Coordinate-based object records
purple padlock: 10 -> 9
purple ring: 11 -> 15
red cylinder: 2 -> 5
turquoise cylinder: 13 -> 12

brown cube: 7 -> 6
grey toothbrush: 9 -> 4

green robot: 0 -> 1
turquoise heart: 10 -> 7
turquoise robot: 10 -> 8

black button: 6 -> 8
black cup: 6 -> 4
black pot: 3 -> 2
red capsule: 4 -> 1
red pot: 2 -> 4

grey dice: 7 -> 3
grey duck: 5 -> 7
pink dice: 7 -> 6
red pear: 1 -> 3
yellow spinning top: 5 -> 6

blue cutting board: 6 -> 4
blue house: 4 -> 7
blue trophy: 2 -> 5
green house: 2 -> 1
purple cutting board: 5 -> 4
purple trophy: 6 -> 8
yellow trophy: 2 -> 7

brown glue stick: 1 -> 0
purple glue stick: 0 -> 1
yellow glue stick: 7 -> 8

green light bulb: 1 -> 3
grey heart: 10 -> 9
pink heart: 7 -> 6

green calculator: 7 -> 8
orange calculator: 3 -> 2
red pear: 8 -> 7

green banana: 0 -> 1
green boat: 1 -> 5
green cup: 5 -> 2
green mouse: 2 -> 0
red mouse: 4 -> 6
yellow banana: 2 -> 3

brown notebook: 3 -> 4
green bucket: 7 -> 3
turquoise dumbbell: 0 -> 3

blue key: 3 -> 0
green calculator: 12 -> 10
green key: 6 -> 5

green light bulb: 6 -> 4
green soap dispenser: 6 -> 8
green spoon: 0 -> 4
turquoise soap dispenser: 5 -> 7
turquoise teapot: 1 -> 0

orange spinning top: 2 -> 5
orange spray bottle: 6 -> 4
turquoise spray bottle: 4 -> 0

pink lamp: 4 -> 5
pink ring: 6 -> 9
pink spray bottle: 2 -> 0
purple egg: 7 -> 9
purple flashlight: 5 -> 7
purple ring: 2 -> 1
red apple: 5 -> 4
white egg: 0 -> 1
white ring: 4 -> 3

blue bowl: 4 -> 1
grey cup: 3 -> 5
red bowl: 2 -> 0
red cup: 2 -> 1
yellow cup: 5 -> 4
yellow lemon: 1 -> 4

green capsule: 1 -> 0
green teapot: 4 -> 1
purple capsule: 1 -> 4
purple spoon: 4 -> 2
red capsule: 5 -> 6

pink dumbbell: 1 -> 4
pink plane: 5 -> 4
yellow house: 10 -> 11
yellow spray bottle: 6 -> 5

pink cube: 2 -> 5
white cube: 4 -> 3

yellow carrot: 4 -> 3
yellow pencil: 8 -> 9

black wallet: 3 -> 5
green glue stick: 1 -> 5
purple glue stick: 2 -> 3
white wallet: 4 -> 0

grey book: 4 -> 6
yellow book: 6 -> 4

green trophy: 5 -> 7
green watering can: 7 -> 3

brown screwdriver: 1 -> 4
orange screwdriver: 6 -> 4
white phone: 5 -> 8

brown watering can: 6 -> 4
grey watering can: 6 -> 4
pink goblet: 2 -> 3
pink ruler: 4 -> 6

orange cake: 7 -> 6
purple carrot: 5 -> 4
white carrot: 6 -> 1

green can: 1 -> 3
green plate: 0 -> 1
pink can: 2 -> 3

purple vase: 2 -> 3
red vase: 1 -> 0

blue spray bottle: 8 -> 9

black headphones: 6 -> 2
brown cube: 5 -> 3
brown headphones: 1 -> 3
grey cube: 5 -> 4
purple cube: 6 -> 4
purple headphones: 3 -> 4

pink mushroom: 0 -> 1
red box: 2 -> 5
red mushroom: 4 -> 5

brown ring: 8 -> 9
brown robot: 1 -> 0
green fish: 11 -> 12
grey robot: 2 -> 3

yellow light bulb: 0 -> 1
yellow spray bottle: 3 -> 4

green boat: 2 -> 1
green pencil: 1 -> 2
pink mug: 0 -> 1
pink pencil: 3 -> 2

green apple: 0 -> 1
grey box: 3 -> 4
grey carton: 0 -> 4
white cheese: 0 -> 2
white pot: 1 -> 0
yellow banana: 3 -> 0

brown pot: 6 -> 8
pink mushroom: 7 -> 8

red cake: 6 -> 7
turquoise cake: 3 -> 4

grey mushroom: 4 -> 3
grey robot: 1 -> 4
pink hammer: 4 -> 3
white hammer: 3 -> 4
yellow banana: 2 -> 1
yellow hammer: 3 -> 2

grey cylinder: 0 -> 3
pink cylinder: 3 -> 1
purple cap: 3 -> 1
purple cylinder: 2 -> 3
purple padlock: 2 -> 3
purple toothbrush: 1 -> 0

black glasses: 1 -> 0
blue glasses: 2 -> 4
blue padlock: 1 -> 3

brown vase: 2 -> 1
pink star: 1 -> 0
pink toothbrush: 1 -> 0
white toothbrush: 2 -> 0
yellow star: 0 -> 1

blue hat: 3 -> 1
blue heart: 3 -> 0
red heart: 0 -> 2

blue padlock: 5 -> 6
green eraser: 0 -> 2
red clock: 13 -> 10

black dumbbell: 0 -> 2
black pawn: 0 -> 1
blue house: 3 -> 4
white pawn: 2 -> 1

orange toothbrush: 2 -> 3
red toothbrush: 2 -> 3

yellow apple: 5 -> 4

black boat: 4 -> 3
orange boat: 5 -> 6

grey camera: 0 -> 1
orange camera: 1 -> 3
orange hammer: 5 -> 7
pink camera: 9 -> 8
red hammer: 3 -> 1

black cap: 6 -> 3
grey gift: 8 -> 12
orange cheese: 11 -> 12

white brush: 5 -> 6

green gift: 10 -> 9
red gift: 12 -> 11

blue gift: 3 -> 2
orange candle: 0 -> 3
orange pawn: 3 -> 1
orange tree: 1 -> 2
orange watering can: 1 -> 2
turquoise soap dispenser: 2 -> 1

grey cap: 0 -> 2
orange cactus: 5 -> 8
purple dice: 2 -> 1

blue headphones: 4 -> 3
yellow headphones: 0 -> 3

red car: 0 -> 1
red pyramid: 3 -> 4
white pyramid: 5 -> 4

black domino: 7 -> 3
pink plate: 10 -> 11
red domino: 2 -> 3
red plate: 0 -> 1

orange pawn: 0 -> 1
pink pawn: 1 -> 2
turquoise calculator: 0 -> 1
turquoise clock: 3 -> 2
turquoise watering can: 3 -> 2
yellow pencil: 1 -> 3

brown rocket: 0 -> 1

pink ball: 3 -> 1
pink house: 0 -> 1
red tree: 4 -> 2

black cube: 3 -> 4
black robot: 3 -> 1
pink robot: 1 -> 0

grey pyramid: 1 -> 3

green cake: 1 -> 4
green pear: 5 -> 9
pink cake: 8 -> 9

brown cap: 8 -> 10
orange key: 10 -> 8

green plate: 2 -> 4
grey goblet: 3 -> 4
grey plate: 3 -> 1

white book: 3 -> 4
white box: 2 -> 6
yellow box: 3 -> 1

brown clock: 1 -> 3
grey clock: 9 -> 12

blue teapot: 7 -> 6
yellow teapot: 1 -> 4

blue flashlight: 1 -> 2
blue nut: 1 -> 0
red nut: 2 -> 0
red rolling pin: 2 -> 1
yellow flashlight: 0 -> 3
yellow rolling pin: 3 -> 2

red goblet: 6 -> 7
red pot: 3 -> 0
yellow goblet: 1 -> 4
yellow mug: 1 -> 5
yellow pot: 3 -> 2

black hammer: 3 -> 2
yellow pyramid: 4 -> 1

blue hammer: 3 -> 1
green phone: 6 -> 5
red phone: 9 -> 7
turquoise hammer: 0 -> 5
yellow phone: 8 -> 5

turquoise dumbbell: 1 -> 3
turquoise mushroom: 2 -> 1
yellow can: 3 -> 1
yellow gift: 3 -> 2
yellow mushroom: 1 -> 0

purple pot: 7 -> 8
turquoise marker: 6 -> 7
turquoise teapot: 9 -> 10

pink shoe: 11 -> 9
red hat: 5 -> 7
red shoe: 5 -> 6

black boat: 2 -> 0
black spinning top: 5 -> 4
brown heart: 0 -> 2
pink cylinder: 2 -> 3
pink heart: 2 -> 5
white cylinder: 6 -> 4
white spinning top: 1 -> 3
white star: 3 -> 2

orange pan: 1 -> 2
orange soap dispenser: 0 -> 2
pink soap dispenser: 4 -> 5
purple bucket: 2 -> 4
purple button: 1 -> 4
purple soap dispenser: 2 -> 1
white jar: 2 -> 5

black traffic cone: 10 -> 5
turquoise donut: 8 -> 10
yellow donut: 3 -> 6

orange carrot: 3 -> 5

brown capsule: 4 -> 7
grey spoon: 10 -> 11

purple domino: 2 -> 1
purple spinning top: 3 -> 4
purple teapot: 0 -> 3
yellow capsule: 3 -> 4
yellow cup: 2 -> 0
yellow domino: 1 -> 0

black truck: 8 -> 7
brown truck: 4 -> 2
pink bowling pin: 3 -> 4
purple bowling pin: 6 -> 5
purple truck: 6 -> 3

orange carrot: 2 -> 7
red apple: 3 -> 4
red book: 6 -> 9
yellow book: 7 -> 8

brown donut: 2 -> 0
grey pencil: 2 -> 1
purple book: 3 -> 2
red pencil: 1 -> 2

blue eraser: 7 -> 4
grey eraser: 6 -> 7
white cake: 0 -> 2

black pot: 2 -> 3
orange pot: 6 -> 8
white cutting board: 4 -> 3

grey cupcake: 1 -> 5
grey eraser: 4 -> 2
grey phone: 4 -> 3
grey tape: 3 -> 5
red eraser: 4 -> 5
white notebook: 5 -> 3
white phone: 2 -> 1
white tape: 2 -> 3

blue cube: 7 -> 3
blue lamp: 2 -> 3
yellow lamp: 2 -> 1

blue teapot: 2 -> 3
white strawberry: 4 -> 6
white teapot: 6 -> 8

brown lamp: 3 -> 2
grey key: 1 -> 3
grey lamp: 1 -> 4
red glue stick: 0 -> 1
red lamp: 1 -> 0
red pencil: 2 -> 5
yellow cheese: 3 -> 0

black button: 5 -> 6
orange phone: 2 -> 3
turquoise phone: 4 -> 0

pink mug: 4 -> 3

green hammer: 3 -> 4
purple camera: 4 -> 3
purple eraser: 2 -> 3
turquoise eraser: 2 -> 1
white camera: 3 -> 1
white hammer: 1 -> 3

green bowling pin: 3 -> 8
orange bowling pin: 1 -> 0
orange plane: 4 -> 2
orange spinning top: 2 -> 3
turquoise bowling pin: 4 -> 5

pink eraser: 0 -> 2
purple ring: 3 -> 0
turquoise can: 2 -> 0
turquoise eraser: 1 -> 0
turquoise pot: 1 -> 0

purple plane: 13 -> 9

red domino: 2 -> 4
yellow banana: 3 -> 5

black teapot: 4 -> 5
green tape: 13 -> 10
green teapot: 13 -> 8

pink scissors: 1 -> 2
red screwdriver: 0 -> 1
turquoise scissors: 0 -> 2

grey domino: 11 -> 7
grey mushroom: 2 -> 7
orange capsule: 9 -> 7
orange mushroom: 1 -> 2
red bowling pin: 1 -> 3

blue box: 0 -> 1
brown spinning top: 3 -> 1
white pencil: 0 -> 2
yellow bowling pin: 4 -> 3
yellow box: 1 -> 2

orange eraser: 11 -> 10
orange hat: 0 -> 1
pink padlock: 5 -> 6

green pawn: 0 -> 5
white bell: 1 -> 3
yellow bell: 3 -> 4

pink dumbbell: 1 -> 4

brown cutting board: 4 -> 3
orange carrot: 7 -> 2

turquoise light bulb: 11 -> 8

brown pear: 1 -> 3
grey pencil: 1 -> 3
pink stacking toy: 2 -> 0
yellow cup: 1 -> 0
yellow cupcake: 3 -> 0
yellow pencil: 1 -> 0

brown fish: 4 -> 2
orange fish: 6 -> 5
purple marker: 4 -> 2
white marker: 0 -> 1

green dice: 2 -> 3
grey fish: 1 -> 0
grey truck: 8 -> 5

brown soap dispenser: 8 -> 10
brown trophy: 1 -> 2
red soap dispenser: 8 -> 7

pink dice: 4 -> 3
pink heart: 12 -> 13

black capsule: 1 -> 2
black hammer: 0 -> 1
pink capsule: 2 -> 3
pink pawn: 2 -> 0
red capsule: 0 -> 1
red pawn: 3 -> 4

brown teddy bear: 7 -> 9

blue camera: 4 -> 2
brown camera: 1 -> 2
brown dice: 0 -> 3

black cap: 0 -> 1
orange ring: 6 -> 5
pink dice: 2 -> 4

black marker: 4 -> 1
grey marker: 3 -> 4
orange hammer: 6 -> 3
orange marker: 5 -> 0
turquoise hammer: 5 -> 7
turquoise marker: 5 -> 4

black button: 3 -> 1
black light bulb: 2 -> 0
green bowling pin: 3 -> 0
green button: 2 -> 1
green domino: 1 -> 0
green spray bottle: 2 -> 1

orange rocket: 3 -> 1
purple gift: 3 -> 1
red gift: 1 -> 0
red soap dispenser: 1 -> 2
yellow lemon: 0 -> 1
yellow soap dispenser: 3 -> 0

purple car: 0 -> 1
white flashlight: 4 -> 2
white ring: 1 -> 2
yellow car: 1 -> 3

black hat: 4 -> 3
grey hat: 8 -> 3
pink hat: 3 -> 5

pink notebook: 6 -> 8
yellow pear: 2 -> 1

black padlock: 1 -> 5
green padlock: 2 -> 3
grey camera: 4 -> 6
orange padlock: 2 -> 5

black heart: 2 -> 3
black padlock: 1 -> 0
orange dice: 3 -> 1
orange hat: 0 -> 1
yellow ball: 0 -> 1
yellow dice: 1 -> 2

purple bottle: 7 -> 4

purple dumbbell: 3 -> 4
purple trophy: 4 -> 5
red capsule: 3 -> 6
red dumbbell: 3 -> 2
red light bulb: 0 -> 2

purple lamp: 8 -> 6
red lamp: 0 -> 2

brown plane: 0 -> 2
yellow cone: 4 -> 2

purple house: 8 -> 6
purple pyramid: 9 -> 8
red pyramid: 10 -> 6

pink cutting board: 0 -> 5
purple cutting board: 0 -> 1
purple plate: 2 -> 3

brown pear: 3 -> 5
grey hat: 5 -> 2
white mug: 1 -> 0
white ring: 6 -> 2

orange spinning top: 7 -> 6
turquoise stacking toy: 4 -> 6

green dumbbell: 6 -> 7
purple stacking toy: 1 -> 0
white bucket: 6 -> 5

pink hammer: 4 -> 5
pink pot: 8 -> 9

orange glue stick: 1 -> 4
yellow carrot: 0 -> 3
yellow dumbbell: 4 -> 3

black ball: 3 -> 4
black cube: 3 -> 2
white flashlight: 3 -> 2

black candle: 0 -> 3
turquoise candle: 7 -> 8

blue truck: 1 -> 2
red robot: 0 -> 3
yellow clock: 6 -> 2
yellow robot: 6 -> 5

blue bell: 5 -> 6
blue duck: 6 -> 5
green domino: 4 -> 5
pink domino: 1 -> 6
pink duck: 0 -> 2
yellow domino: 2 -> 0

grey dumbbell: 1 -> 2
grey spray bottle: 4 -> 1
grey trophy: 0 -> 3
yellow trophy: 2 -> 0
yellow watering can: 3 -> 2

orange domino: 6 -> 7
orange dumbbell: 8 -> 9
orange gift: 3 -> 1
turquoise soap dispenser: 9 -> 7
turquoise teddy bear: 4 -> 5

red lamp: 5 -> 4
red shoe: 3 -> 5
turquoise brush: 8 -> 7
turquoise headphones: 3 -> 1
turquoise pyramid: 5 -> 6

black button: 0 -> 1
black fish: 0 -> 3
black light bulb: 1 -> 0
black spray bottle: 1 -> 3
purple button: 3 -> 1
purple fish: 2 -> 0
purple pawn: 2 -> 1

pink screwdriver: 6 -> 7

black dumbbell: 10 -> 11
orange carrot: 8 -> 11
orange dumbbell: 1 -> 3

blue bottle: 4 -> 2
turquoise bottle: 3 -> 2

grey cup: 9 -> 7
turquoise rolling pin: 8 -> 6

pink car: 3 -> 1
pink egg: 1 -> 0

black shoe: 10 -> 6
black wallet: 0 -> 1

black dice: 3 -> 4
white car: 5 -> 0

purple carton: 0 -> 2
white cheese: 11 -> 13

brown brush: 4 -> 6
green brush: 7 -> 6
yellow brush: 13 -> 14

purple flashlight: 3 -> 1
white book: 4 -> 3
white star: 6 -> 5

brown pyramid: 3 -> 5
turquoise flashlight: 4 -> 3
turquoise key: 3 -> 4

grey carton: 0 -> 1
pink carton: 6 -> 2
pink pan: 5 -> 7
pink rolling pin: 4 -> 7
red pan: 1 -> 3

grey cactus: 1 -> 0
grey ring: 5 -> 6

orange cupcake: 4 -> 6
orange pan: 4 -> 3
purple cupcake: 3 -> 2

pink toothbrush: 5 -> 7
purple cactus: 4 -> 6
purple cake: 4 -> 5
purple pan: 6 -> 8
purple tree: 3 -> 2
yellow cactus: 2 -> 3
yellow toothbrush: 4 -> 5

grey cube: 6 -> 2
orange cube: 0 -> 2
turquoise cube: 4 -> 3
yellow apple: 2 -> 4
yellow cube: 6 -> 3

[What is required]:
The first line of the entries above and every line after it, up to and including the line with "blue house: 4 -> 7", should be set down exactly.

[Problem solution]:
purple padlock: 10 -> 9
purple ring: 11 -> 15
red cylinder: 2 -> 5
turquoise cylinder: 13 -> 12

brown cube: 7 -> 6
grey toothbrush: 9 -> 4

green robot: 0 -> 1
turquoise heart: 10 -> 7
turquoise robot: 10 -> 8

black button: 6 -> 8
black cup: 6 -> 4
black pot: 3 -> 2
red capsule: 4 -> 1
red pot: 2 -> 4

grey dice: 7 -> 3
grey duck: 5 -> 7
pink dice: 7 -> 6
red pear: 1 -> 3
yellow spinning top: 5 -> 6

blue cutting board: 6 -> 4
blue house: 4 -> 7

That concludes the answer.